Task goal: Please tally the lines in the records below that contain the word "track", and reply with that number alone.

-- start Data for processing --

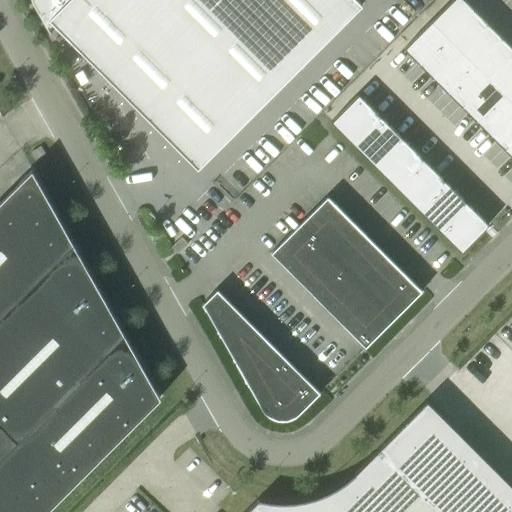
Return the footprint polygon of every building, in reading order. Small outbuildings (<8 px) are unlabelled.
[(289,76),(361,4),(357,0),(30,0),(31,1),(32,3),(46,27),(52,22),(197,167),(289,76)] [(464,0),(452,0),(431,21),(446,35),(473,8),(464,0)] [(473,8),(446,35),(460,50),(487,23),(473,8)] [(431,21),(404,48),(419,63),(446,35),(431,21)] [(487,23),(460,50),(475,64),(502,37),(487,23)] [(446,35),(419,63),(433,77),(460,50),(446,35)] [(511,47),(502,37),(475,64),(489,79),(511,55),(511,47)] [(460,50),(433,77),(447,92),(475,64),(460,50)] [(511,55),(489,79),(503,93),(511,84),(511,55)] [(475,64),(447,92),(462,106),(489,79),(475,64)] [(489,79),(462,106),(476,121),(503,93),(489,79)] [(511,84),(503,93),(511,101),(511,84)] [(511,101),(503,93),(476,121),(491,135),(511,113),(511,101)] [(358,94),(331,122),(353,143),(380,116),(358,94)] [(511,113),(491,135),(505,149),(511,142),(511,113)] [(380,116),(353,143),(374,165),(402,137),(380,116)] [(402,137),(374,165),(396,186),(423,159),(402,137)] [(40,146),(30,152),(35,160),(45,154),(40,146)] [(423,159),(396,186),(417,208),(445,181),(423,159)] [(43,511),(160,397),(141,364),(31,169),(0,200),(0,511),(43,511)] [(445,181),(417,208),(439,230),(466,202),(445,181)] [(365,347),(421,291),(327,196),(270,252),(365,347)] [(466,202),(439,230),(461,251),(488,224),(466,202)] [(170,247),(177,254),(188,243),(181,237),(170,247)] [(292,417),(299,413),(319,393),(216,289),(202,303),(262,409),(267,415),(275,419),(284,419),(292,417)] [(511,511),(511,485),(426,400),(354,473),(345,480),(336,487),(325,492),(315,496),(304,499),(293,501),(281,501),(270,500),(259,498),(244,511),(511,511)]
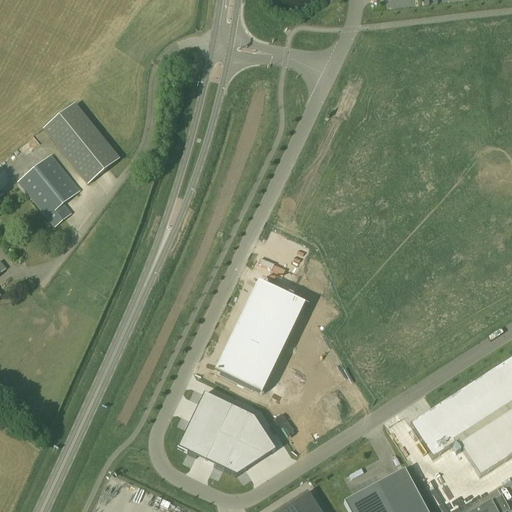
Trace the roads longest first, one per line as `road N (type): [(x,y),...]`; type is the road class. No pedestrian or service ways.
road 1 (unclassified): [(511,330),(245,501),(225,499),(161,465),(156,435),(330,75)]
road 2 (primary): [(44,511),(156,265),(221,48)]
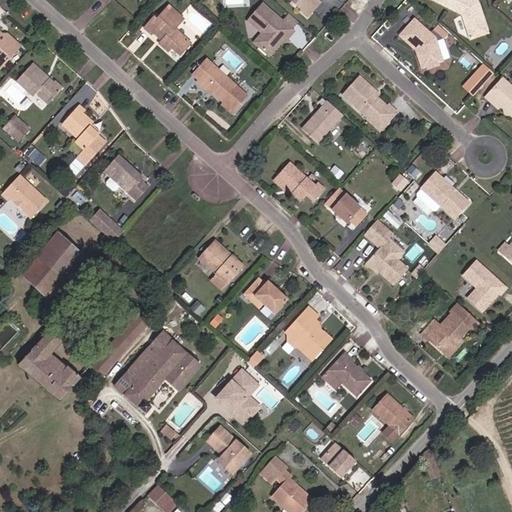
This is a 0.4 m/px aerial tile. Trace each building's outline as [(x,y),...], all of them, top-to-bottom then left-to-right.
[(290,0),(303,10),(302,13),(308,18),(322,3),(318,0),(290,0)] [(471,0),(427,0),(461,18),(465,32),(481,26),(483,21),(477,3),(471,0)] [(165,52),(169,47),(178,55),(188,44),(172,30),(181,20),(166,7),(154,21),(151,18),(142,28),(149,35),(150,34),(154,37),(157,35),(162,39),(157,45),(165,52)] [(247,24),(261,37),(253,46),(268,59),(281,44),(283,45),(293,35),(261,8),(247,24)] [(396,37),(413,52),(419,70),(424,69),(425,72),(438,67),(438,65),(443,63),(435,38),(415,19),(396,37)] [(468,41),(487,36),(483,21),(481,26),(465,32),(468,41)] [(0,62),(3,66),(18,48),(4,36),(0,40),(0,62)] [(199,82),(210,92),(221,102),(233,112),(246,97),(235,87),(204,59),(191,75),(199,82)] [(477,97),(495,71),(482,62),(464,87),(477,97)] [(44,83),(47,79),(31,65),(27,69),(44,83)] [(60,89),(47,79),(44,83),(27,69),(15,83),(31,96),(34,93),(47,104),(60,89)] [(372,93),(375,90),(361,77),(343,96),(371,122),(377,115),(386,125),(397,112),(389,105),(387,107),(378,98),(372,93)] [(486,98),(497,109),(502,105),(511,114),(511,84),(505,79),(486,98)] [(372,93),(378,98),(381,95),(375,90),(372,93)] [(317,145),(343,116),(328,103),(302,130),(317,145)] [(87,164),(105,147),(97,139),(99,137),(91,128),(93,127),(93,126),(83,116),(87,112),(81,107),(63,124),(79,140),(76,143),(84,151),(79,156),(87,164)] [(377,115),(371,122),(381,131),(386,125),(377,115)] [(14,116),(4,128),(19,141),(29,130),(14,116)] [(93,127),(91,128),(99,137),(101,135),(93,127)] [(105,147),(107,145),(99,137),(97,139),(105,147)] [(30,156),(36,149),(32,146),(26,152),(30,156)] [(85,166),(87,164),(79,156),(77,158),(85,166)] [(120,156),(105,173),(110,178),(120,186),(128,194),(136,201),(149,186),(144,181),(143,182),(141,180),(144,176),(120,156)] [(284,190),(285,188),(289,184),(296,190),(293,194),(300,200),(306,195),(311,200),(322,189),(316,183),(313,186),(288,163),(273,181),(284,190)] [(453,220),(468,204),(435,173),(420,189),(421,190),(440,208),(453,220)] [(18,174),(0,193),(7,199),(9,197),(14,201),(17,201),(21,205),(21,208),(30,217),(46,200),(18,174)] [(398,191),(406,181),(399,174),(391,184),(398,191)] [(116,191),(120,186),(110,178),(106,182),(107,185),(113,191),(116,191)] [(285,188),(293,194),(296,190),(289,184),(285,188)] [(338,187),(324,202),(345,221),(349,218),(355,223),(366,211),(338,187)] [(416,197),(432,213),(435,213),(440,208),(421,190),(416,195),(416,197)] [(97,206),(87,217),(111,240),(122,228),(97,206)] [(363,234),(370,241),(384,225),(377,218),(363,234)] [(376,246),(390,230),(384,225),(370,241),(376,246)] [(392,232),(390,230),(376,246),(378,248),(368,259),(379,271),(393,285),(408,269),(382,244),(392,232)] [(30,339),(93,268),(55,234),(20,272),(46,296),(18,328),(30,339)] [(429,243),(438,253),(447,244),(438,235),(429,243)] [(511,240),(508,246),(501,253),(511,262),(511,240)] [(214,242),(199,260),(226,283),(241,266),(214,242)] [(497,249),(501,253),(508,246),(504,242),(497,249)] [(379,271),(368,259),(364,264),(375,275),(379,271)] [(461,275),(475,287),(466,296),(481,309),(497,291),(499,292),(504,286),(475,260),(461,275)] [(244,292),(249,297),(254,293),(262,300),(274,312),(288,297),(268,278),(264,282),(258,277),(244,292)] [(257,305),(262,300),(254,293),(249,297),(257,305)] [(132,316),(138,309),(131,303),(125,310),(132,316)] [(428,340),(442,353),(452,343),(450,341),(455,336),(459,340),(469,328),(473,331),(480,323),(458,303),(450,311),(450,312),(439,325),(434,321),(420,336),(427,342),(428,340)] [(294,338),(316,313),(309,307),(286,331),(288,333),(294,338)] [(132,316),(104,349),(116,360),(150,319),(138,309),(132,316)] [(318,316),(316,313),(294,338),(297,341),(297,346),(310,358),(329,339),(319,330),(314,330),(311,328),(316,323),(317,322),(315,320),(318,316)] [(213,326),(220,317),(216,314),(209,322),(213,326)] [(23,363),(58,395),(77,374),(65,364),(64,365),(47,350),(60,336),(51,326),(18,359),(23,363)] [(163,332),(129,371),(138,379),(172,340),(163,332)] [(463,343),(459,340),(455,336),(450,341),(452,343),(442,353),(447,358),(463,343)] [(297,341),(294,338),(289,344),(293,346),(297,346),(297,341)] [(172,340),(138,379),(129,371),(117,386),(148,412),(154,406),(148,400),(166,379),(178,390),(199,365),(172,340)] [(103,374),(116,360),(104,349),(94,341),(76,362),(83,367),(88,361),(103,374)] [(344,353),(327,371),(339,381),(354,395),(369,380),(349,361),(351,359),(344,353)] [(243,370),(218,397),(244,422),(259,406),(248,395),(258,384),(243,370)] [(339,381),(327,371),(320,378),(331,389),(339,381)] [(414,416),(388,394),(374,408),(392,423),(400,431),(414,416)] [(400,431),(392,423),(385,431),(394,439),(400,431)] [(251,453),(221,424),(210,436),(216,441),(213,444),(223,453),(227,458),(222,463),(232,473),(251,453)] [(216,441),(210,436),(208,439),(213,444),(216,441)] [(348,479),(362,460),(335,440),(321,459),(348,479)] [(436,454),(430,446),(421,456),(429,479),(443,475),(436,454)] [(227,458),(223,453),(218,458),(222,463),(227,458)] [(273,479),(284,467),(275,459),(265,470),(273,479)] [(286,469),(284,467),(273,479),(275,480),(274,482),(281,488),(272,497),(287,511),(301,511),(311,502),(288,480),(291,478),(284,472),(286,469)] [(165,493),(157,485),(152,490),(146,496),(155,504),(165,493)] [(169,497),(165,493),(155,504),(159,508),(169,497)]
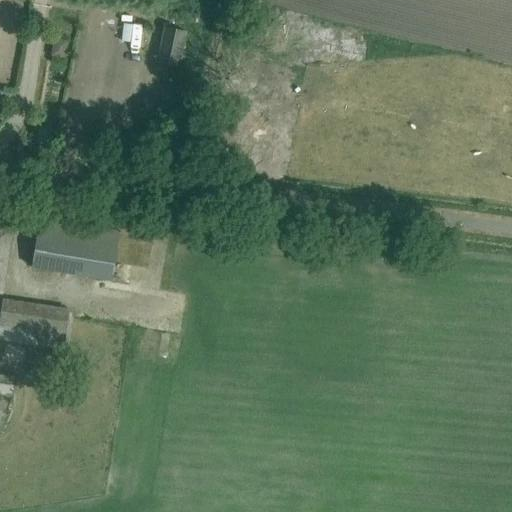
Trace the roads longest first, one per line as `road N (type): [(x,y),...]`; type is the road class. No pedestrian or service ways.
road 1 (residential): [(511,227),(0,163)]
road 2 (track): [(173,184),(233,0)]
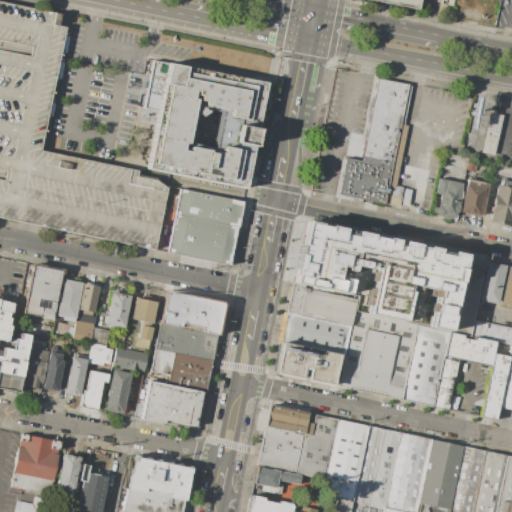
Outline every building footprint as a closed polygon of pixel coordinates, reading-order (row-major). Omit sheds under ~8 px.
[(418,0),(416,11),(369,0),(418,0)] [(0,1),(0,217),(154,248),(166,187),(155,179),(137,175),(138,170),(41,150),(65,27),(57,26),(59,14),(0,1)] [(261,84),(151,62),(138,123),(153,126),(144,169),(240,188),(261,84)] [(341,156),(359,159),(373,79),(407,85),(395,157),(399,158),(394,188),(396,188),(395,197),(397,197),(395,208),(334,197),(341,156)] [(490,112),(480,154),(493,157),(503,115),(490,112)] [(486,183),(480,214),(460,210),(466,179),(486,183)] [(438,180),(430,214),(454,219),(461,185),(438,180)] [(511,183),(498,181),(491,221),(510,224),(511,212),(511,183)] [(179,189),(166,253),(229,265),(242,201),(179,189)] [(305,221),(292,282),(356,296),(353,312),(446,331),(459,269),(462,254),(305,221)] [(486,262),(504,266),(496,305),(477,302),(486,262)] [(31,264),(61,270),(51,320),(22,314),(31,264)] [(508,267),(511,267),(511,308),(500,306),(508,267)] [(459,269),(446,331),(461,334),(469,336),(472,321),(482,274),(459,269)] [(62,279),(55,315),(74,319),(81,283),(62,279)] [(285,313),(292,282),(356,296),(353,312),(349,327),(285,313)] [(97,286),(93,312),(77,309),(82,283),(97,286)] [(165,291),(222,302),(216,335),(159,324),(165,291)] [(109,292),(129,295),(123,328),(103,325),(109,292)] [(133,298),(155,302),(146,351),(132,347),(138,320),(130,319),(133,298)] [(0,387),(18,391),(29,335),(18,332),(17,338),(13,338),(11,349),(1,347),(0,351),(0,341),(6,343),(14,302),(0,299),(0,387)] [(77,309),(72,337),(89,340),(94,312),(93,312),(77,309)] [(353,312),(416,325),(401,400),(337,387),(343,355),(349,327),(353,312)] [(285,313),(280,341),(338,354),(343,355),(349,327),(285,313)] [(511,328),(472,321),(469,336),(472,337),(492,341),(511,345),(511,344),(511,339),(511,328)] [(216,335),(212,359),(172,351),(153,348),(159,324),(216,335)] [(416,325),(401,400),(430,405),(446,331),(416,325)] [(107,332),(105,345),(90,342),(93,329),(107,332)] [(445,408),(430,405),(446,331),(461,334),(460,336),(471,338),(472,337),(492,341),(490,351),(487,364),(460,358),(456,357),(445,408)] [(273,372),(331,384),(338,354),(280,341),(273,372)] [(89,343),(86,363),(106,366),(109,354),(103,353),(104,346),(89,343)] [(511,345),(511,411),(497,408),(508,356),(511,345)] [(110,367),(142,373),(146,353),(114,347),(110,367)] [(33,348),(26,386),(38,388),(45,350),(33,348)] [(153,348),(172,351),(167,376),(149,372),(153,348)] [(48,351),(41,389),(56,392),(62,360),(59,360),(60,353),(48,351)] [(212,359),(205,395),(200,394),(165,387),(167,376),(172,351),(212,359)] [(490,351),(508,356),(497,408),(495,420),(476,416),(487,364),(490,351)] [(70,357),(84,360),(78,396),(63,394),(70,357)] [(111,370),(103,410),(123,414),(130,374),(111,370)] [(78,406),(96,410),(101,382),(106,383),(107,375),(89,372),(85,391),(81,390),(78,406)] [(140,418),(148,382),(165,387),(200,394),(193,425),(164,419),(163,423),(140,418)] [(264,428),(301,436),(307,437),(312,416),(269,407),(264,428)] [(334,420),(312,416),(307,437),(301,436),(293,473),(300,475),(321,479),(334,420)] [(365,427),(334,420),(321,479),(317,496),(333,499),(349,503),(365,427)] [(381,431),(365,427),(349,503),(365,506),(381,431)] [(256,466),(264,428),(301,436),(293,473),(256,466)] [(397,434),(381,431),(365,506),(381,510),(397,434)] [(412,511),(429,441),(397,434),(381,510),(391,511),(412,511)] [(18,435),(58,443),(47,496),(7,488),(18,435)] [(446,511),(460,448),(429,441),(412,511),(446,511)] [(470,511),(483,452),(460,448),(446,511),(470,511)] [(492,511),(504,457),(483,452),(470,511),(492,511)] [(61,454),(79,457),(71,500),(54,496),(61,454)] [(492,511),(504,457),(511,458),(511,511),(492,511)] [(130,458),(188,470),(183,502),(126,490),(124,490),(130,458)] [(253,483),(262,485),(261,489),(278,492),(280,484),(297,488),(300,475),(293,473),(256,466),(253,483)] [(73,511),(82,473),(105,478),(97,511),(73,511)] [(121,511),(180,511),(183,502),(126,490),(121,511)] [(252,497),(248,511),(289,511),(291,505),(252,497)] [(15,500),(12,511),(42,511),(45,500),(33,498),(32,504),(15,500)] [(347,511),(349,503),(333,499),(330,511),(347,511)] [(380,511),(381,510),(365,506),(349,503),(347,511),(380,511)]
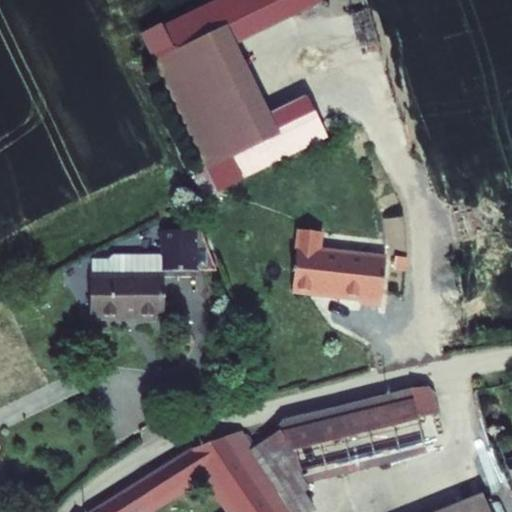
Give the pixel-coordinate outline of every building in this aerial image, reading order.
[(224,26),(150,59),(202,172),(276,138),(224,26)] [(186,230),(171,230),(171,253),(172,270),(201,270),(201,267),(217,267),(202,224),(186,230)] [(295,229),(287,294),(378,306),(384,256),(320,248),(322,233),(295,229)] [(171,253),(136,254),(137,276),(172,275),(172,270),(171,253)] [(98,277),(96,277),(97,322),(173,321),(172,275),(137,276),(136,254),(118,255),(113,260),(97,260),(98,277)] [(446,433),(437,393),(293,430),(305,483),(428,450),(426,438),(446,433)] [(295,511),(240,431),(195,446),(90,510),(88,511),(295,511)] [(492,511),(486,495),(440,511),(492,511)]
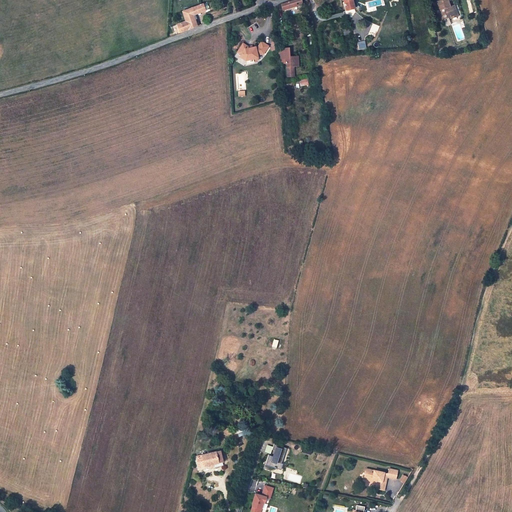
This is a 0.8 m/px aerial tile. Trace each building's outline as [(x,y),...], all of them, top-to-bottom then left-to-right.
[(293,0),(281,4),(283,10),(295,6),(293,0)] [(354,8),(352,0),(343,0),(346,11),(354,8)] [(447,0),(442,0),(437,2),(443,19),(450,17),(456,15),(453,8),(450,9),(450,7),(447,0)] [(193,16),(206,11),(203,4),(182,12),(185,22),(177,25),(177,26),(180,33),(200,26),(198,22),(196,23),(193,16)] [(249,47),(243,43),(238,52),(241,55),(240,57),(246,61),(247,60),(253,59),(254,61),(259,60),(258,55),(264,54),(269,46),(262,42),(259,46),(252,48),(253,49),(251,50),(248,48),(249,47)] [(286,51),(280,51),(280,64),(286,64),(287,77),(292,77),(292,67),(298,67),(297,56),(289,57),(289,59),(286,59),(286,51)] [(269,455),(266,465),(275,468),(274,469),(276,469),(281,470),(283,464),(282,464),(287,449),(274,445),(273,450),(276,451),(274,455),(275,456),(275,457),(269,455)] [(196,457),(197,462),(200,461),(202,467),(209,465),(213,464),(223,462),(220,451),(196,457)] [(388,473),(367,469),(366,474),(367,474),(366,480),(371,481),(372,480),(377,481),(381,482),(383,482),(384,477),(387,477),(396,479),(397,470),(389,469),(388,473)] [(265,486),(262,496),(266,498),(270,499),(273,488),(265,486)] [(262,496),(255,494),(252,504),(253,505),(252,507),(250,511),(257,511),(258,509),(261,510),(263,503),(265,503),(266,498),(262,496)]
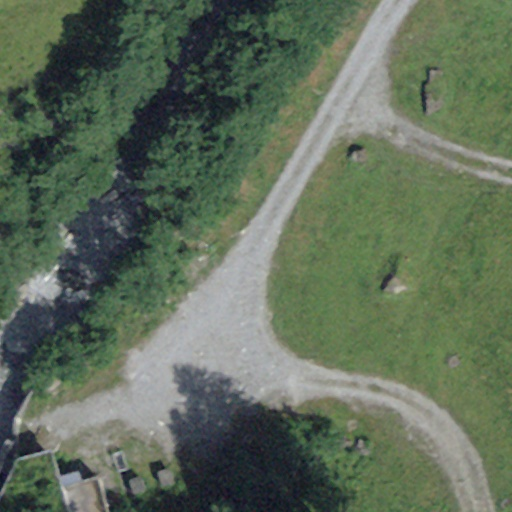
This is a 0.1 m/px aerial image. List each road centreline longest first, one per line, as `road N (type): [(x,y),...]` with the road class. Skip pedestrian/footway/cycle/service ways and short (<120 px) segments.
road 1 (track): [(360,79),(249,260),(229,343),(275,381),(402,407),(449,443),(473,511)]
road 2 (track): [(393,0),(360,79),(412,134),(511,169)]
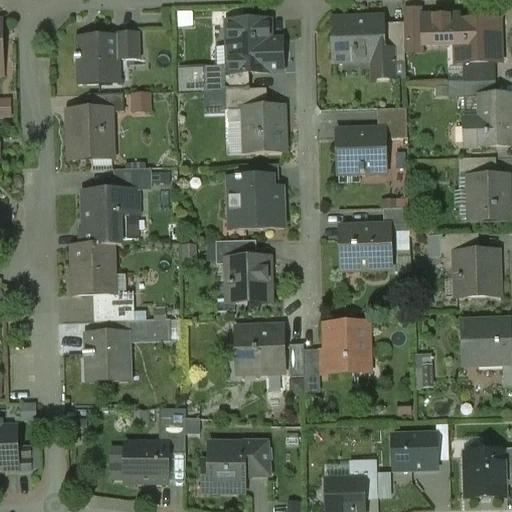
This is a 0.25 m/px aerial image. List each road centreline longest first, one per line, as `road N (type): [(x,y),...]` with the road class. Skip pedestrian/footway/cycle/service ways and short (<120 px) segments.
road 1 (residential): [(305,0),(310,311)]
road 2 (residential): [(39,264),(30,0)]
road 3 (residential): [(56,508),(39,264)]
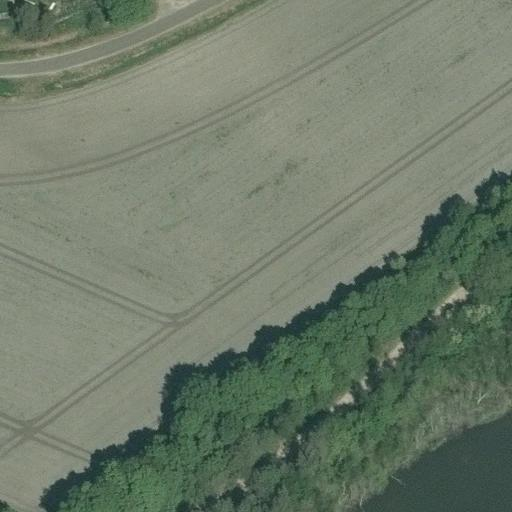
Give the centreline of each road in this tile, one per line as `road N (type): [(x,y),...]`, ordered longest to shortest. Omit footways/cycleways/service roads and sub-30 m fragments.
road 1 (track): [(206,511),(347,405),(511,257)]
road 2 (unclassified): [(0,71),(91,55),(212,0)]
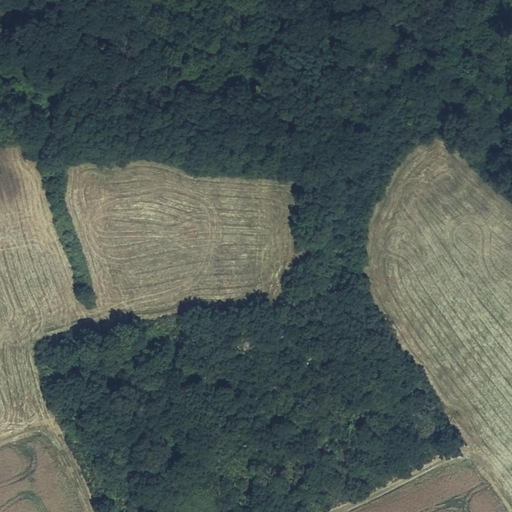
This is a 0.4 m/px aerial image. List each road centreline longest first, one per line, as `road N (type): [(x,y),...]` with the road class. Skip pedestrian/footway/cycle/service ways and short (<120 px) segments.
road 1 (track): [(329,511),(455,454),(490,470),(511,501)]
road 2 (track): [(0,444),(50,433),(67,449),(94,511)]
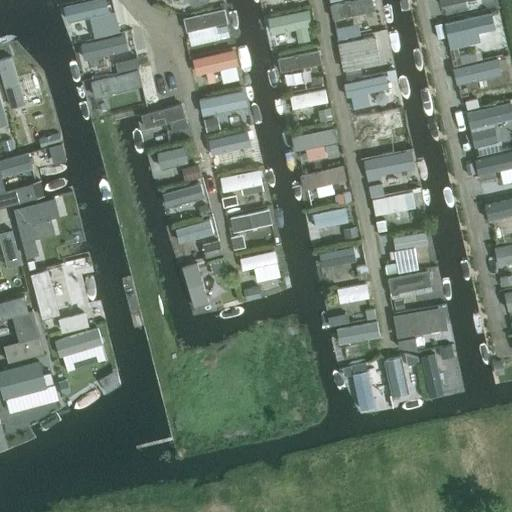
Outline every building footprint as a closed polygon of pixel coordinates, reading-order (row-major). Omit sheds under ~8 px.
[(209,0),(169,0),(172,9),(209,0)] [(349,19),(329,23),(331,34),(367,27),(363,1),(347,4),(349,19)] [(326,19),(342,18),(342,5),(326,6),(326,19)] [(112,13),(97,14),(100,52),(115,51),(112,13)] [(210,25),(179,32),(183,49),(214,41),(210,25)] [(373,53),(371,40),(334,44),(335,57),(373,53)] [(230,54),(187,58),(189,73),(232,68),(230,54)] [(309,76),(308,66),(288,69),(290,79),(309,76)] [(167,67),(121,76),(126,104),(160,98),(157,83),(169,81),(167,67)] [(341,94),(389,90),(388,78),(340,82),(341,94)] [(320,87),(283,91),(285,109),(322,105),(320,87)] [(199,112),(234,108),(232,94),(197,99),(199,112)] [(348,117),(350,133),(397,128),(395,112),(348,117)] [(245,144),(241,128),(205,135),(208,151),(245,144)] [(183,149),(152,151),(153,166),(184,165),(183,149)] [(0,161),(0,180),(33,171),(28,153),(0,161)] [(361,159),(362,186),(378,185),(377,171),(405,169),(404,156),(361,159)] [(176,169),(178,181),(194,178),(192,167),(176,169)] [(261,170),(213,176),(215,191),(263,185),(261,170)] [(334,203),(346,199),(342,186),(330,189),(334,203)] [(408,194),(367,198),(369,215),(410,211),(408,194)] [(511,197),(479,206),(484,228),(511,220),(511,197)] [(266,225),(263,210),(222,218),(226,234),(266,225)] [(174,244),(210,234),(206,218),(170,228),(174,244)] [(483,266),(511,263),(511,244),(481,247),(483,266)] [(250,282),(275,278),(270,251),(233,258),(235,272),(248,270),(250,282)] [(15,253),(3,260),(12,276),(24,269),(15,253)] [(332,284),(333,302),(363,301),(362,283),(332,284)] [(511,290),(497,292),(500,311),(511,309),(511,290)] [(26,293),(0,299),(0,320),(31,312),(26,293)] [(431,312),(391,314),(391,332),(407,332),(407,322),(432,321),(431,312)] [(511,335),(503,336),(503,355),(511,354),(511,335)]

-- end Data for processing --

Answer to the problem: 6